- **EXERCISE DETAILS**: Please set down the listing exactly, from the first line to the last.
:::::
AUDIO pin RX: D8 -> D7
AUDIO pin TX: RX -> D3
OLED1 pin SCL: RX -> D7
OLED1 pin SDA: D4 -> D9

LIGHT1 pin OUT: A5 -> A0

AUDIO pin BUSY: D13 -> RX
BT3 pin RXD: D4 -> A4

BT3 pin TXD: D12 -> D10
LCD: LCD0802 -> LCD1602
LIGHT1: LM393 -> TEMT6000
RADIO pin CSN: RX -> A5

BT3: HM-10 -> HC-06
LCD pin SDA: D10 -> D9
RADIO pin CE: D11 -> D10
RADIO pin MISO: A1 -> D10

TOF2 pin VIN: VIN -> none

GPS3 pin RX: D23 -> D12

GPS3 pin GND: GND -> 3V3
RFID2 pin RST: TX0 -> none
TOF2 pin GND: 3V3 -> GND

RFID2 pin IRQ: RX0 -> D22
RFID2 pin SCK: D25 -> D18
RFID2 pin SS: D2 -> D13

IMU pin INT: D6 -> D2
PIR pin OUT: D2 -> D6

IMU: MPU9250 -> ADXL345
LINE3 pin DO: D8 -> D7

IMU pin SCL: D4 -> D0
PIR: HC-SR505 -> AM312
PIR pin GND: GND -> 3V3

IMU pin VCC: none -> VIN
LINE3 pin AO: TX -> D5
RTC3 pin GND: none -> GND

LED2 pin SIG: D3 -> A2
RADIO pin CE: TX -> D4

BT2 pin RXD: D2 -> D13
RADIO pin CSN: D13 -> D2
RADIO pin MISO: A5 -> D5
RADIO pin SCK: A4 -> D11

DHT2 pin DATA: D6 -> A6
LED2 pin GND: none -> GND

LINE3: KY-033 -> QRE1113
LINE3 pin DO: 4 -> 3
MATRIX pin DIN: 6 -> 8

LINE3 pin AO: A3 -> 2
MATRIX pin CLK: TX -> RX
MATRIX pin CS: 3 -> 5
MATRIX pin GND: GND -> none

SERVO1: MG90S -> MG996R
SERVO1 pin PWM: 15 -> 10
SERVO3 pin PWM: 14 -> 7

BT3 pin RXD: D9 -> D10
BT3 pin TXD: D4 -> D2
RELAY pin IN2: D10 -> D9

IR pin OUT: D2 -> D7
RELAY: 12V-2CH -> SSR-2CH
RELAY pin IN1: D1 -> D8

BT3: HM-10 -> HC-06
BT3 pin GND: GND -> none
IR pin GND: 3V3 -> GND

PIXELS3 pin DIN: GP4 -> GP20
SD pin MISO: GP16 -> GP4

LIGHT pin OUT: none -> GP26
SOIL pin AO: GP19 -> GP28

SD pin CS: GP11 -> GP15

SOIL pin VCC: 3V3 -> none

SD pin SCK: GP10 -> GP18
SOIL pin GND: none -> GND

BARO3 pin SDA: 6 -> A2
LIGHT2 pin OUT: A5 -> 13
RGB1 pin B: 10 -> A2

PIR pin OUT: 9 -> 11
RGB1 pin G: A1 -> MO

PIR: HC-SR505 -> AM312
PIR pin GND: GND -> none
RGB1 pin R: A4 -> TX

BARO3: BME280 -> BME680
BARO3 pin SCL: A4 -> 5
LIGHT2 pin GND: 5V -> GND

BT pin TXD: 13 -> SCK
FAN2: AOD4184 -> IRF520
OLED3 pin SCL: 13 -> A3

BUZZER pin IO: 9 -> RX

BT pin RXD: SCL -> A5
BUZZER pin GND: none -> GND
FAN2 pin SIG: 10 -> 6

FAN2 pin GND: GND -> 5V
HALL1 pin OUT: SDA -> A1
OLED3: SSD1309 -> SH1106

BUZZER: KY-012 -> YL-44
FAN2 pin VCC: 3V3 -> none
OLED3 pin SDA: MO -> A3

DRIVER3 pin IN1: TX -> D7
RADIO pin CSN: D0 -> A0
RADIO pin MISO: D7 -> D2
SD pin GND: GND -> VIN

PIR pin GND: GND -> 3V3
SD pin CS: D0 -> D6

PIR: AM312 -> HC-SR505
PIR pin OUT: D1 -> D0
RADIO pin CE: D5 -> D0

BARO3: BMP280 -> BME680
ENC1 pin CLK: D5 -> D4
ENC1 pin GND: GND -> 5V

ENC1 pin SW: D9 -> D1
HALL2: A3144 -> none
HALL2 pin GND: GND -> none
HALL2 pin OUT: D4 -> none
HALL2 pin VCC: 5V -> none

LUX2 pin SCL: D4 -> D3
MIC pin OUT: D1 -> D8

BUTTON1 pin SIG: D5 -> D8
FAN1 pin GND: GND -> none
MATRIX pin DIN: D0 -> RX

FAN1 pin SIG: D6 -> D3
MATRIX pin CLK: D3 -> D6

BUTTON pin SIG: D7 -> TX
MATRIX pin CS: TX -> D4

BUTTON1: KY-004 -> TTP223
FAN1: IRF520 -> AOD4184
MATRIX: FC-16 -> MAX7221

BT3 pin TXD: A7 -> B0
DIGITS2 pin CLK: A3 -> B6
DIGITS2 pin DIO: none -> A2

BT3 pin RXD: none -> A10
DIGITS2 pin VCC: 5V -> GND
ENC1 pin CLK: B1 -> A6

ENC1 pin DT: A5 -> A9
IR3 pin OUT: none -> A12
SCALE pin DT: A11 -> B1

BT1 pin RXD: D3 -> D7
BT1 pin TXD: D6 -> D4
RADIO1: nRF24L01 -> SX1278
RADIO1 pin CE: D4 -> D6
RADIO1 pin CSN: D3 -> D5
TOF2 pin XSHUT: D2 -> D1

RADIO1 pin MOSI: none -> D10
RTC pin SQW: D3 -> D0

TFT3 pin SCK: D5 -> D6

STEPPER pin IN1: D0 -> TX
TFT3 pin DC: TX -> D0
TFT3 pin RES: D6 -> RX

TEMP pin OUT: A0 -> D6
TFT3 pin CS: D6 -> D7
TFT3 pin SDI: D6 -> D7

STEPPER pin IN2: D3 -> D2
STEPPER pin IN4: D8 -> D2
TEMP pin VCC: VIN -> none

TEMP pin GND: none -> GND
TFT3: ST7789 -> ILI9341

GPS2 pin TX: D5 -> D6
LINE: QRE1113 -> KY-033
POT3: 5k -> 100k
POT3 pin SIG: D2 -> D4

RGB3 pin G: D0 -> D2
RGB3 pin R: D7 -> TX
:::::
- **ANSWER BOX**:
AUDIO pin RX: D8 -> D7
AUDIO pin TX: RX -> D3
OLED1 pin SCL: RX -> D7
OLED1 pin SDA: D4 -> D9

LIGHT1 pin OUT: A5 -> A0

AUDIO pin BUSY: D13 -> RX
BT3 pin RXD: D4 -> A4

BT3 pin TXD: D12 -> D10
LCD: LCD0802 -> LCD1602
LIGHT1: LM393 -> TEMT6000
RADIO pin CSN: RX -> A5

BT3: HM-10 -> HC-06
LCD pin SDA: D10 -> D9
RADIO pin CE: D11 -> D10
RADIO pin MISO: A1 -> D10

TOF2 pin VIN: VIN -> none

GPS3 pin RX: D23 -> D12

GPS3 pin GND: GND -> 3V3
RFID2 pin RST: TX0 -> none
TOF2 pin GND: 3V3 -> GND

RFID2 pin IRQ: RX0 -> D22
RFID2 pin SCK: D25 -> D18
RFID2 pin SS: D2 -> D13

IMU pin INT: D6 -> D2
PIR pin OUT: D2 -> D6

IMU: MPU9250 -> ADXL345
LINE3 pin DO: D8 -> D7

IMU pin SCL: D4 -> D0
PIR: HC-SR505 -> AM312
PIR pin GND: GND -> 3V3

IMU pin VCC: none -> VIN
LINE3 pin AO: TX -> D5
RTC3 pin GND: none -> GND

LED2 pin SIG: D3 -> A2
RADIO pin CE: TX -> D4

BT2 pin RXD: D2 -> D13
RADIO pin CSN: D13 -> D2
RADIO pin MISO: A5 -> D5
RADIO pin SCK: A4 -> D11

DHT2 pin DATA: D6 -> A6
LED2 pin GND: none -> GND

LINE3: KY-033 -> QRE1113
LINE3 pin DO: 4 -> 3
MATRIX pin DIN: 6 -> 8

LINE3 pin AO: A3 -> 2
MATRIX pin CLK: TX -> RX
MATRIX pin CS: 3 -> 5
MATRIX pin GND: GND -> none

SERVO1: MG90S -> MG996R
SERVO1 pin PWM: 15 -> 10
SERVO3 pin PWM: 14 -> 7

BT3 pin RXD: D9 -> D10
BT3 pin TXD: D4 -> D2
RELAY pin IN2: D10 -> D9

IR pin OUT: D2 -> D7
RELAY: 12V-2CH -> SSR-2CH
RELAY pin IN1: D1 -> D8

BT3: HM-10 -> HC-06
BT3 pin GND: GND -> none
IR pin GND: 3V3 -> GND

PIXELS3 pin DIN: GP4 -> GP20
SD pin MISO: GP16 -> GP4

LIGHT pin OUT: none -> GP26
SOIL pin AO: GP19 -> GP28

SD pin CS: GP11 -> GP15

SOIL pin VCC: 3V3 -> none

SD pin SCK: GP10 -> GP18
SOIL pin GND: none -> GND

BARO3 pin SDA: 6 -> A2
LIGHT2 pin OUT: A5 -> 13
RGB1 pin B: 10 -> A2

PIR pin OUT: 9 -> 11
RGB1 pin G: A1 -> MO

PIR: HC-SR505 -> AM312
PIR pin GND: GND -> none
RGB1 pin R: A4 -> TX

BARO3: BME280 -> BME680
BARO3 pin SCL: A4 -> 5
LIGHT2 pin GND: 5V -> GND

BT pin TXD: 13 -> SCK
FAN2: AOD4184 -> IRF520
OLED3 pin SCL: 13 -> A3

BUZZER pin IO: 9 -> RX

BT pin RXD: SCL -> A5
BUZZER pin GND: none -> GND
FAN2 pin SIG: 10 -> 6

FAN2 pin GND: GND -> 5V
HALL1 pin OUT: SDA -> A1
OLED3: SSD1309 -> SH1106

BUZZER: KY-012 -> YL-44
FAN2 pin VCC: 3V3 -> none
OLED3 pin SDA: MO -> A3

DRIVER3 pin IN1: TX -> D7
RADIO pin CSN: D0 -> A0
RADIO pin MISO: D7 -> D2
SD pin GND: GND -> VIN

PIR pin GND: GND -> 3V3
SD pin CS: D0 -> D6

PIR: AM312 -> HC-SR505
PIR pin OUT: D1 -> D0
RADIO pin CE: D5 -> D0

BARO3: BMP280 -> BME680
ENC1 pin CLK: D5 -> D4
ENC1 pin GND: GND -> 5V

ENC1 pin SW: D9 -> D1
HALL2: A3144 -> none
HALL2 pin GND: GND -> none
HALL2 pin OUT: D4 -> none
HALL2 pin VCC: 5V -> none

LUX2 pin SCL: D4 -> D3
MIC pin OUT: D1 -> D8

BUTTON1 pin SIG: D5 -> D8
FAN1 pin GND: GND -> none
MATRIX pin DIN: D0 -> RX

FAN1 pin SIG: D6 -> D3
MATRIX pin CLK: D3 -> D6

BUTTON pin SIG: D7 -> TX
MATRIX pin CS: TX -> D4

BUTTON1: KY-004 -> TTP223
FAN1: IRF520 -> AOD4184
MATRIX: FC-16 -> MAX7221

BT3 pin TXD: A7 -> B0
DIGITS2 pin CLK: A3 -> B6
DIGITS2 pin DIO: none -> A2

BT3 pin RXD: none -> A10
DIGITS2 pin VCC: 5V -> GND
ENC1 pin CLK: B1 -> A6

ENC1 pin DT: A5 -> A9
IR3 pin OUT: none -> A12
SCALE pin DT: A11 -> B1

BT1 pin RXD: D3 -> D7
BT1 pin TXD: D6 -> D4
RADIO1: nRF24L01 -> SX1278
RADIO1 pin CE: D4 -> D6
RADIO1 pin CSN: D3 -> D5
TOF2 pin XSHUT: D2 -> D1

RADIO1 pin MOSI: none -> D10
RTC pin SQW: D3 -> D0

TFT3 pin SCK: D5 -> D6

STEPPER pin IN1: D0 -> TX
TFT3 pin DC: TX -> D0
TFT3 pin RES: D6 -> RX

TEMP pin OUT: A0 -> D6
TFT3 pin CS: D6 -> D7
TFT3 pin SDI: D6 -> D7

STEPPER pin IN2: D3 -> D2
STEPPER pin IN4: D8 -> D2
TEMP pin VCC: VIN -> none

TEMP pin GND: none -> GND
TFT3: ST7789 -> ILI9341

GPS2 pin TX: D5 -> D6
LINE: QRE1113 -> KY-033
POT3: 5k -> 100k
POT3 pin SIG: D2 -> D4

RGB3 pin G: D0 -> D2
RGB3 pin R: D7 -> TX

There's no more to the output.